╭─ RECORDS SHOWN

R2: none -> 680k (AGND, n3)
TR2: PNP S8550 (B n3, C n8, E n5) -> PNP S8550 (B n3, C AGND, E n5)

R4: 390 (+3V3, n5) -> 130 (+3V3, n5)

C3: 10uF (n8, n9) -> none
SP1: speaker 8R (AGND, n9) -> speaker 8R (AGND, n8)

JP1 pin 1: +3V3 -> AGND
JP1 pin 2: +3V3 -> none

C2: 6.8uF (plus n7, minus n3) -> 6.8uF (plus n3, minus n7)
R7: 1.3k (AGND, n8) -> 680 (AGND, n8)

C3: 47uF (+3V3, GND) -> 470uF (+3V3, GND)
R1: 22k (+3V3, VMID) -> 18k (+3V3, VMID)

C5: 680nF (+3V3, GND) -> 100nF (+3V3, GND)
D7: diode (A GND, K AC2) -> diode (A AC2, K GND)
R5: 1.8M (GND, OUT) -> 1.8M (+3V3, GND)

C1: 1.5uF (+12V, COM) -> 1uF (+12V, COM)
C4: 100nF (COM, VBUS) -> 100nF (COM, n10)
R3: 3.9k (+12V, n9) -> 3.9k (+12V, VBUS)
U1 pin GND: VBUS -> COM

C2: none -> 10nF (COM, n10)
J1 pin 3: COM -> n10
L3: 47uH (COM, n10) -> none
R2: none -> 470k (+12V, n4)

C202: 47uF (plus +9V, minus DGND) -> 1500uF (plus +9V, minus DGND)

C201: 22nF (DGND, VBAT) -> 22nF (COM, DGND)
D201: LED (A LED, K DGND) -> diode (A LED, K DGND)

╰─

**WORK REQUEST**
Up to and including the line with "C2: none -> 10nF (COM, n10)", please return the records exactly, beginning from their first line.

**ANSWER SPACE**
R2: none -> 680k (AGND, n3)
TR2: PNP S8550 (B n3, C n8, E n5) -> PNP S8550 (B n3, C AGND, E n5)

R4: 390 (+3V3, n5) -> 130 (+3V3, n5)

C3: 10uF (n8, n9) -> none
SP1: speaker 8R (AGND, n9) -> speaker 8R (AGND, n8)

JP1 pin 1: +3V3 -> AGND
JP1 pin 2: +3V3 -> none

C2: 6.8uF (plus n7, minus n3) -> 6.8uF (plus n3, minus n7)
R7: 1.3k (AGND, n8) -> 680 (AGND, n8)

C3: 47uF (+3V3, GND) -> 470uF (+3V3, GND)
R1: 22k (+3V3, VMID) -> 18k (+3V3, VMID)

C5: 680nF (+3V3, GND) -> 100nF (+3V3, GND)
D7: diode (A GND, K AC2) -> diode (A AC2, K GND)
R5: 1.8M (GND, OUT) -> 1.8M (+3V3, GND)

C1: 1.5uF (+12V, COM) -> 1uF (+12V, COM)
C4: 100nF (COM, VBUS) -> 100nF (COM, n10)
R3: 3.9k (+12V, n9) -> 3.9k (+12V, VBUS)
U1 pin GND: VBUS -> COM

C2: none -> 10nF (COM, n10)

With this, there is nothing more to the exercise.